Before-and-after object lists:
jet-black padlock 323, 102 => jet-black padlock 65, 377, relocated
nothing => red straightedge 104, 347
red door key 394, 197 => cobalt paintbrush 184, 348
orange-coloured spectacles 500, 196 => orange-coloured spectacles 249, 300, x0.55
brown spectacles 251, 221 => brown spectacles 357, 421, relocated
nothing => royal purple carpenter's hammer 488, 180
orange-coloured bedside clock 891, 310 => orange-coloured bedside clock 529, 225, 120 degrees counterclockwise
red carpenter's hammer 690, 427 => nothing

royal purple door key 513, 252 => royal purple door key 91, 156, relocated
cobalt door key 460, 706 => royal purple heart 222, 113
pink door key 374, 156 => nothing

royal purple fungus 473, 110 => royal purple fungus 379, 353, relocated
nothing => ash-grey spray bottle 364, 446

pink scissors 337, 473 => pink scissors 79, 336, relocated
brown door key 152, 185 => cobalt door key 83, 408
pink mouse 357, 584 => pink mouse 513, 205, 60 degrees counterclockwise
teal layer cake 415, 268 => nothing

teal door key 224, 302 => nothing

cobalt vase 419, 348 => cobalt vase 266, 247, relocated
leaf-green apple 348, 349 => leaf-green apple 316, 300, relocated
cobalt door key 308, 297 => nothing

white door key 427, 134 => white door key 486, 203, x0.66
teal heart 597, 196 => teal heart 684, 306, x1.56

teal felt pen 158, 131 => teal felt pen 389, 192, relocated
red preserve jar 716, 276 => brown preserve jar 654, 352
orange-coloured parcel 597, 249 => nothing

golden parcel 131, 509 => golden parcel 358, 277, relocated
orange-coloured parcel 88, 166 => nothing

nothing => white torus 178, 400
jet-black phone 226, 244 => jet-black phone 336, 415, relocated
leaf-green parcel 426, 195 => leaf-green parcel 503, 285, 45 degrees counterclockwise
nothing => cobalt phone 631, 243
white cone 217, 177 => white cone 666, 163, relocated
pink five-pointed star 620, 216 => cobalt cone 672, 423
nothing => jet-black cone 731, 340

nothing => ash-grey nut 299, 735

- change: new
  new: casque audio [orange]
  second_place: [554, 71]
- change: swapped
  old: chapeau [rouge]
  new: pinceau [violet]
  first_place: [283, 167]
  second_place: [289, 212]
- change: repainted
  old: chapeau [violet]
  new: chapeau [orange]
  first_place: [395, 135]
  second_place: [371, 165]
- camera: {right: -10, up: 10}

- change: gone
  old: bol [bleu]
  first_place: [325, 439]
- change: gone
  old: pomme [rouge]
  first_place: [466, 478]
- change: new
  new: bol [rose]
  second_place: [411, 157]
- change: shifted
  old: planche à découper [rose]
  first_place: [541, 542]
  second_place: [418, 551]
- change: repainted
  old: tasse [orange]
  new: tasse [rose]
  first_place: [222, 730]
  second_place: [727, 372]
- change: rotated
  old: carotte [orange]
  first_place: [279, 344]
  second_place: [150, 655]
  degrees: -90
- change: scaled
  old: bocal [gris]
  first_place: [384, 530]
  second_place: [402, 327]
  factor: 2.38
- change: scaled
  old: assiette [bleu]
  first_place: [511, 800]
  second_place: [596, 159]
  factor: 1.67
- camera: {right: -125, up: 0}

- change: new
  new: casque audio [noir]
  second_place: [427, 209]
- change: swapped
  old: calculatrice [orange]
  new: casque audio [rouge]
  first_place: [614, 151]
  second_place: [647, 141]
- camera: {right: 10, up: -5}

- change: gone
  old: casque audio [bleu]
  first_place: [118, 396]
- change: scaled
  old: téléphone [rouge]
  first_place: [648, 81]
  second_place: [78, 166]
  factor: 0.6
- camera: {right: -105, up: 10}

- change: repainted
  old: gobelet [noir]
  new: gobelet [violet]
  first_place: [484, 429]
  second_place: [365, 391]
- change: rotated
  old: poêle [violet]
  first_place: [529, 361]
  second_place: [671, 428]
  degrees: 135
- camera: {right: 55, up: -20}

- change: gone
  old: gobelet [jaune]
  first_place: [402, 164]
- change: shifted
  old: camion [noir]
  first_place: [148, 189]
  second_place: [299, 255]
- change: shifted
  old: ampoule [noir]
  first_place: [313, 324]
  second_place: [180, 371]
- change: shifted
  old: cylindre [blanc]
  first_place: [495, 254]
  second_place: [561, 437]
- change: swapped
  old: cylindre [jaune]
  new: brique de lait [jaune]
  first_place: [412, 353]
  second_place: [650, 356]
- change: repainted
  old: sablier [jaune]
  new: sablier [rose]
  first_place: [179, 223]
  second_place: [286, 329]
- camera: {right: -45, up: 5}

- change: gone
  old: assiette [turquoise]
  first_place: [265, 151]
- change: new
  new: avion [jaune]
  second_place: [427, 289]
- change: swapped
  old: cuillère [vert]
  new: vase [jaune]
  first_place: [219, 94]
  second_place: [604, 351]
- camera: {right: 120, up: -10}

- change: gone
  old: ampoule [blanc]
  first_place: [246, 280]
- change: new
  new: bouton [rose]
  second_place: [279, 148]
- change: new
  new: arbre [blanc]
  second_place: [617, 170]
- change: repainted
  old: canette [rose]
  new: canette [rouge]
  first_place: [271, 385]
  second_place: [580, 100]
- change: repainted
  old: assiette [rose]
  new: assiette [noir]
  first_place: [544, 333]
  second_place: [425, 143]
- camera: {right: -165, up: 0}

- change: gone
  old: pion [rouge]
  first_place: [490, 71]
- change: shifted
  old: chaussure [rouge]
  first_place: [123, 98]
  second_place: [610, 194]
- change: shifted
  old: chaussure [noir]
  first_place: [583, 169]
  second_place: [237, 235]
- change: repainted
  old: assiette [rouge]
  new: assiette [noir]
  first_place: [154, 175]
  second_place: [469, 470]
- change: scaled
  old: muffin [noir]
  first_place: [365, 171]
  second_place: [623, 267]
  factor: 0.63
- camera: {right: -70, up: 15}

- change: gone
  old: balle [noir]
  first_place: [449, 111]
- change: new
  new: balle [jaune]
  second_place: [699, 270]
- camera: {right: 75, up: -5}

- _Problem statement_: Type out each entry above again, exactly.

- _Expected answer_:
jet-black padlock 323, 102 => jet-black padlock 65, 377, relocated
nothing => red straightedge 104, 347
red door key 394, 197 => cobalt paintbrush 184, 348
orange-coloured spectacles 500, 196 => orange-coloured spectacles 249, 300, x0.55
brown spectacles 251, 221 => brown spectacles 357, 421, relocated
nothing => royal purple carpenter's hammer 488, 180
orange-coloured bedside clock 891, 310 => orange-coloured bedside clock 529, 225, 120 degrees counterclockwise
red carpenter's hammer 690, 427 => nothing

royal purple door key 513, 252 => royal purple door key 91, 156, relocated
cobalt door key 460, 706 => royal purple heart 222, 113
pink door key 374, 156 => nothing

royal purple fungus 473, 110 => royal purple fungus 379, 353, relocated
nothing => ash-grey spray bottle 364, 446

pink scissors 337, 473 => pink scissors 79, 336, relocated
brown door key 152, 185 => cobalt door key 83, 408
pink mouse 357, 584 => pink mouse 513, 205, 60 degrees counterclockwise
teal layer cake 415, 268 => nothing

teal door key 224, 302 => nothing

cobalt vase 419, 348 => cobalt vase 266, 247, relocated
leaf-green apple 348, 349 => leaf-green apple 316, 300, relocated
cobalt door key 308, 297 => nothing

white door key 427, 134 => white door key 486, 203, x0.66
teal heart 597, 196 => teal heart 684, 306, x1.56

teal felt pen 158, 131 => teal felt pen 389, 192, relocated
red preserve jar 716, 276 => brown preserve jar 654, 352
orange-coloured parcel 597, 249 => nothing

golden parcel 131, 509 => golden parcel 358, 277, relocated
orange-coloured parcel 88, 166 => nothing

nothing => white torus 178, 400
jet-black phone 226, 244 => jet-black phone 336, 415, relocated
leaf-green parcel 426, 195 => leaf-green parcel 503, 285, 45 degrees counterclockwise
nothing => cobalt phone 631, 243
white cone 217, 177 => white cone 666, 163, relocated
pink five-pointed star 620, 216 => cobalt cone 672, 423
nothing => jet-black cone 731, 340

nothing => ash-grey nut 299, 735

- change: new
  new: casque audio [orange]
  second_place: [554, 71]
- change: swapped
  old: chapeau [rouge]
  new: pinceau [violet]
  first_place: [283, 167]
  second_place: [289, 212]
- change: repainted
  old: chapeau [violet]
  new: chapeau [orange]
  first_place: [395, 135]
  second_place: [371, 165]
- camera: {right: -10, up: 10}

- change: gone
  old: bol [bleu]
  first_place: [325, 439]
- change: gone
  old: pomme [rouge]
  first_place: [466, 478]
- change: new
  new: bol [rose]
  second_place: [411, 157]
- change: shifted
  old: planche à découper [rose]
  first_place: [541, 542]
  second_place: [418, 551]
- change: repainted
  old: tasse [orange]
  new: tasse [rose]
  first_place: [222, 730]
  second_place: [727, 372]
- change: rotated
  old: carotte [orange]
  first_place: [279, 344]
  second_place: [150, 655]
  degrees: -90
- change: scaled
  old: bocal [gris]
  first_place: [384, 530]
  second_place: [402, 327]
  factor: 2.38
- change: scaled
  old: assiette [bleu]
  first_place: [511, 800]
  second_place: [596, 159]
  factor: 1.67
- camera: {right: -125, up: 0}

- change: new
  new: casque audio [noir]
  second_place: [427, 209]
- change: swapped
  old: calculatrice [orange]
  new: casque audio [rouge]
  first_place: [614, 151]
  second_place: [647, 141]
- camera: {right: 10, up: -5}

- change: gone
  old: casque audio [bleu]
  first_place: [118, 396]
- change: scaled
  old: téléphone [rouge]
  first_place: [648, 81]
  second_place: [78, 166]
  factor: 0.6
- camera: {right: -105, up: 10}

- change: repainted
  old: gobelet [noir]
  new: gobelet [violet]
  first_place: [484, 429]
  second_place: [365, 391]
- change: rotated
  old: poêle [violet]
  first_place: [529, 361]
  second_place: [671, 428]
  degrees: 135
- camera: {right: 55, up: -20}

- change: gone
  old: gobelet [jaune]
  first_place: [402, 164]
- change: shifted
  old: camion [noir]
  first_place: [148, 189]
  second_place: [299, 255]
- change: shifted
  old: ampoule [noir]
  first_place: [313, 324]
  second_place: [180, 371]
- change: shifted
  old: cylindre [blanc]
  first_place: [495, 254]
  second_place: [561, 437]
- change: swapped
  old: cylindre [jaune]
  new: brique de lait [jaune]
  first_place: [412, 353]
  second_place: [650, 356]
- change: repainted
  old: sablier [jaune]
  new: sablier [rose]
  first_place: [179, 223]
  second_place: [286, 329]
- camera: {right: -45, up: 5}

- change: gone
  old: assiette [turquoise]
  first_place: [265, 151]
- change: new
  new: avion [jaune]
  second_place: [427, 289]
- change: swapped
  old: cuillère [vert]
  new: vase [jaune]
  first_place: [219, 94]
  second_place: [604, 351]
- camera: {right: 120, up: -10}

- change: gone
  old: ampoule [blanc]
  first_place: [246, 280]
- change: new
  new: bouton [rose]
  second_place: [279, 148]
- change: new
  new: arbre [blanc]
  second_place: [617, 170]
- change: repainted
  old: canette [rose]
  new: canette [rouge]
  first_place: [271, 385]
  second_place: [580, 100]
- change: repainted
  old: assiette [rose]
  new: assiette [noir]
  first_place: [544, 333]
  second_place: [425, 143]
- camera: {right: -165, up: 0}

- change: gone
  old: pion [rouge]
  first_place: [490, 71]
- change: shifted
  old: chaussure [rouge]
  first_place: [123, 98]
  second_place: [610, 194]
- change: shifted
  old: chaussure [noir]
  first_place: [583, 169]
  second_place: [237, 235]
- change: repainted
  old: assiette [rouge]
  new: assiette [noir]
  first_place: [154, 175]
  second_place: [469, 470]
- change: scaled
  old: muffin [noir]
  first_place: [365, 171]
  second_place: [623, 267]
  factor: 0.63
- camera: {right: -70, up: 15}

- change: gone
  old: balle [noir]
  first_place: [449, 111]
- change: new
  new: balle [jaune]
  second_place: [699, 270]
- camera: {right: 75, up: -5}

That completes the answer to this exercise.